● **Input data**:

____

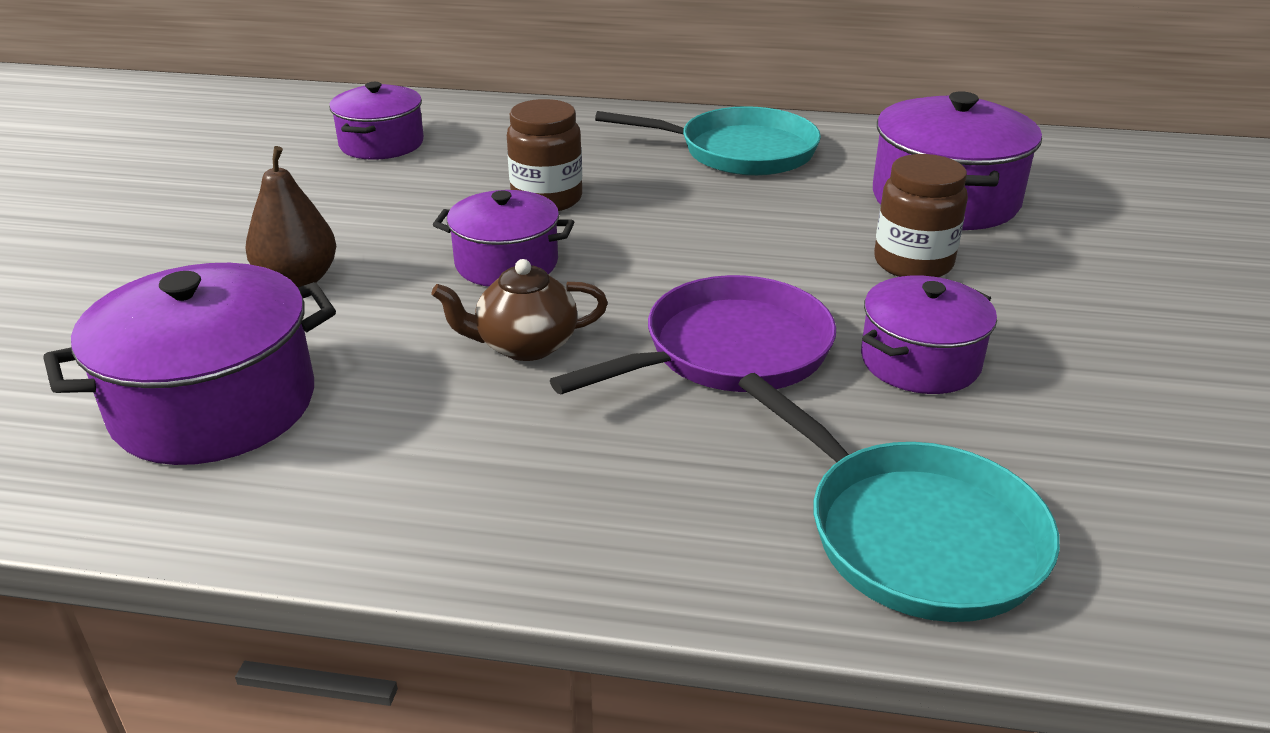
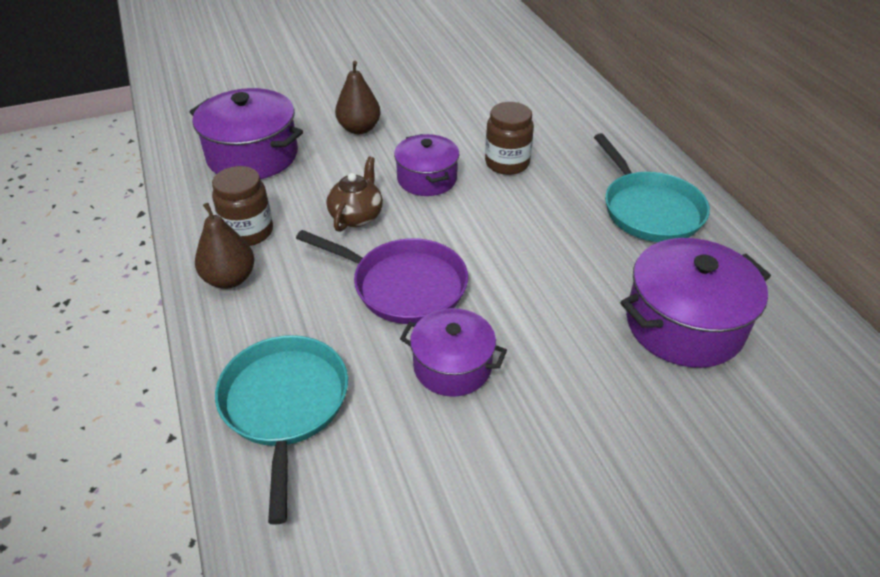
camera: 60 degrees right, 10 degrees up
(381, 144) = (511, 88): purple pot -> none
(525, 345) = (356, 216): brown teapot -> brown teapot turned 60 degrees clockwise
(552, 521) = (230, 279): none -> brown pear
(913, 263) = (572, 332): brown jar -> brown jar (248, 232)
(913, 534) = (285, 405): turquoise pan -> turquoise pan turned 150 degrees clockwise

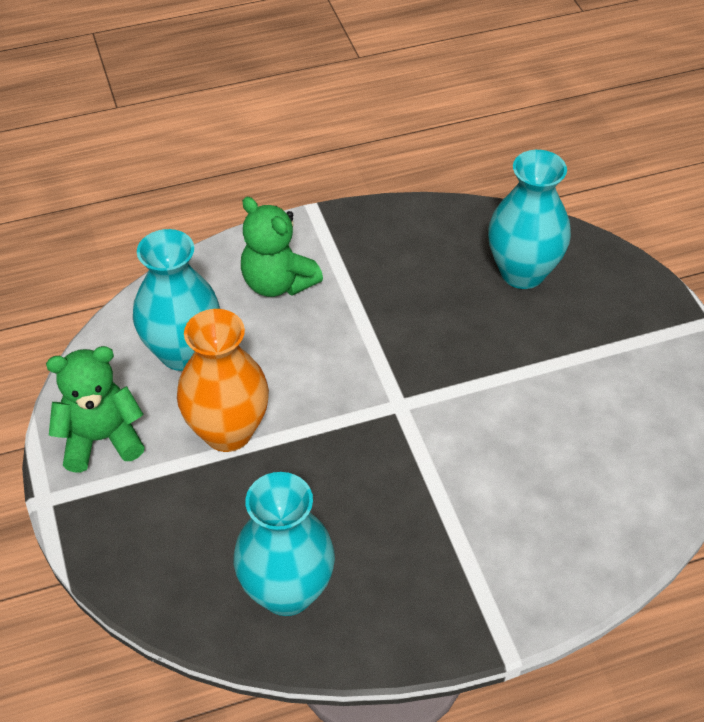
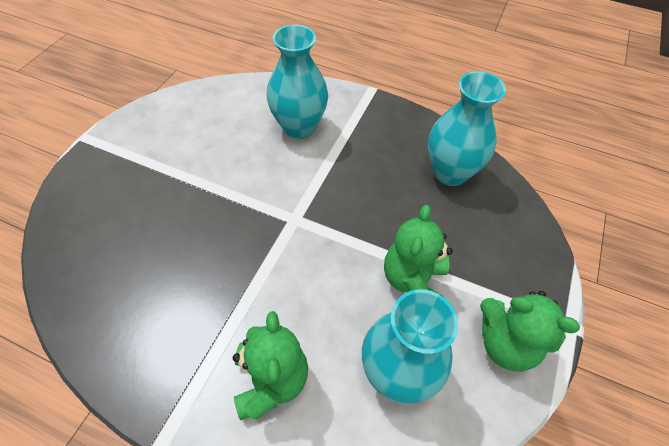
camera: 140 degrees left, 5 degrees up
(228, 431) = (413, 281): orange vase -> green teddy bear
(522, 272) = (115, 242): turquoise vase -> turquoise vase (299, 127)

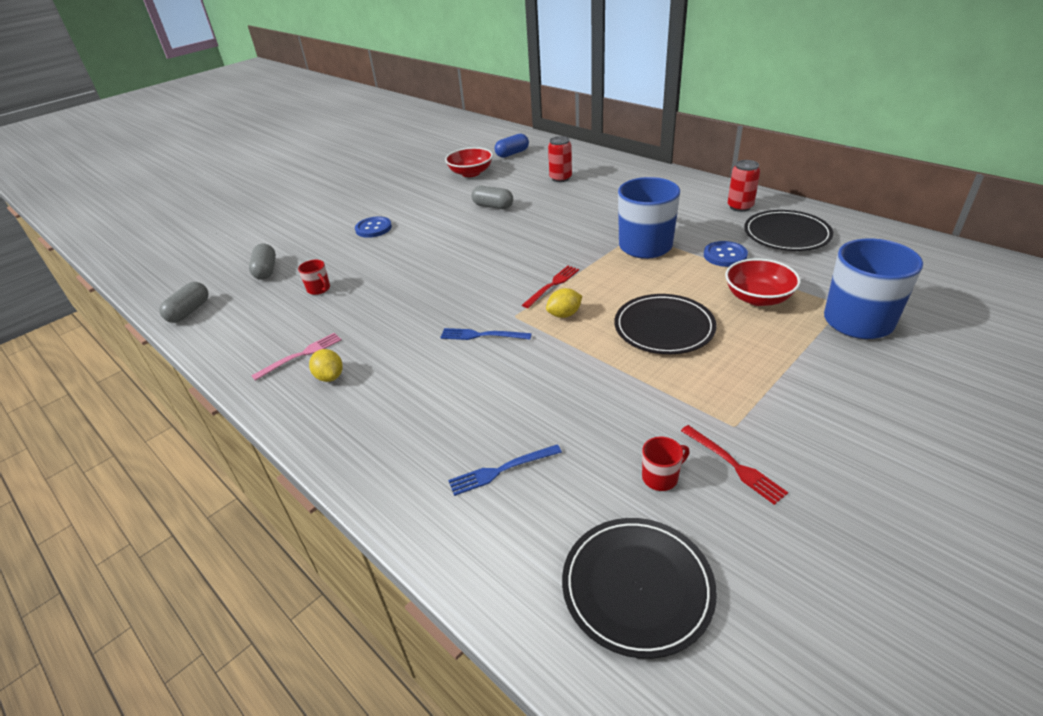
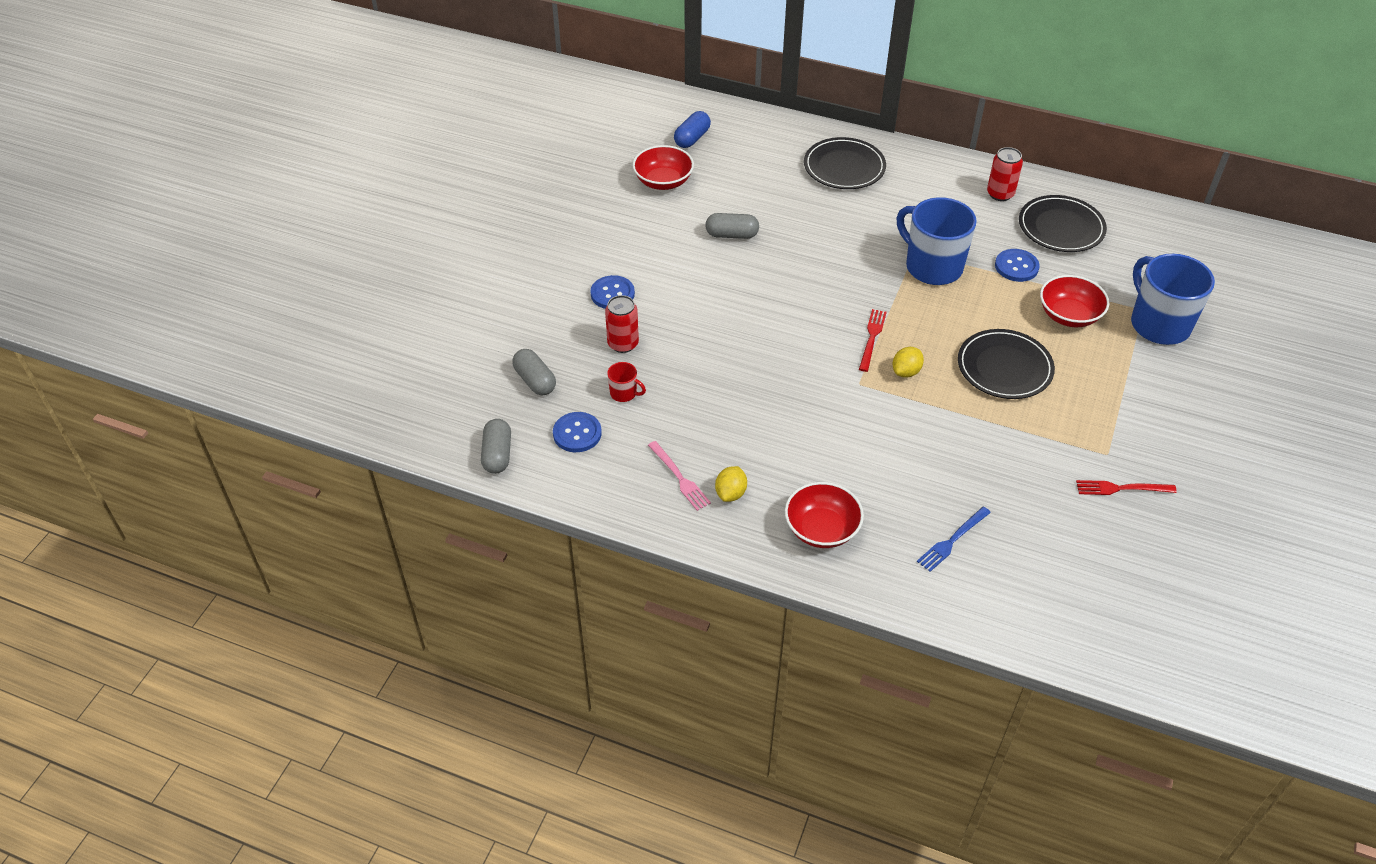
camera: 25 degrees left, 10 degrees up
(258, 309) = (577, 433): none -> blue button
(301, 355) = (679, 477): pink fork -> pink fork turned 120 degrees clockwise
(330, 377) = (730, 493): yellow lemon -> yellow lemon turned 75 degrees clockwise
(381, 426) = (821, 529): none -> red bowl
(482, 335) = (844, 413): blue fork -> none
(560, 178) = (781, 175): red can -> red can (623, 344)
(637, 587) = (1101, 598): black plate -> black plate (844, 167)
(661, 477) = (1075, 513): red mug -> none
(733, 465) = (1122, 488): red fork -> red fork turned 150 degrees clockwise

____

● **Work request**: Begin at the line in the entries above that has "(913, 263) = (572, 332): brown", stop after the line that has "(661, 477) = (1075, 513): red mug -> none", and output exactly those lines without pictures.

● **Problem solution**:
(913, 263) = (572, 332): brown jar -> brown jar (248, 232)
(913, 534) = (285, 405): turquoise pan -> turquoise pan turned 150 degrees clockwise

camera: 140 degrees left, 5 degrees up
(228, 431) = (413, 281): orange vase -> green teddy bear
(522, 272) = (115, 242): turquoise vase -> turquoise vase (299, 127)

camera: 25 degrees left, 10 degrees up
(258, 309) = (577, 433): none -> blue button
(301, 355) = (679, 477): pink fork -> pink fork turned 120 degrees clockwise
(330, 377) = (730, 493): yellow lemon -> yellow lemon turned 75 degrees clockwise
(381, 426) = (821, 529): none -> red bowl
(482, 335) = (844, 413): blue fork -> none
(560, 178) = (781, 175): red can -> red can (623, 344)
(637, 587) = (1101, 598): black plate -> black plate (844, 167)
(661, 477) = (1075, 513): red mug -> none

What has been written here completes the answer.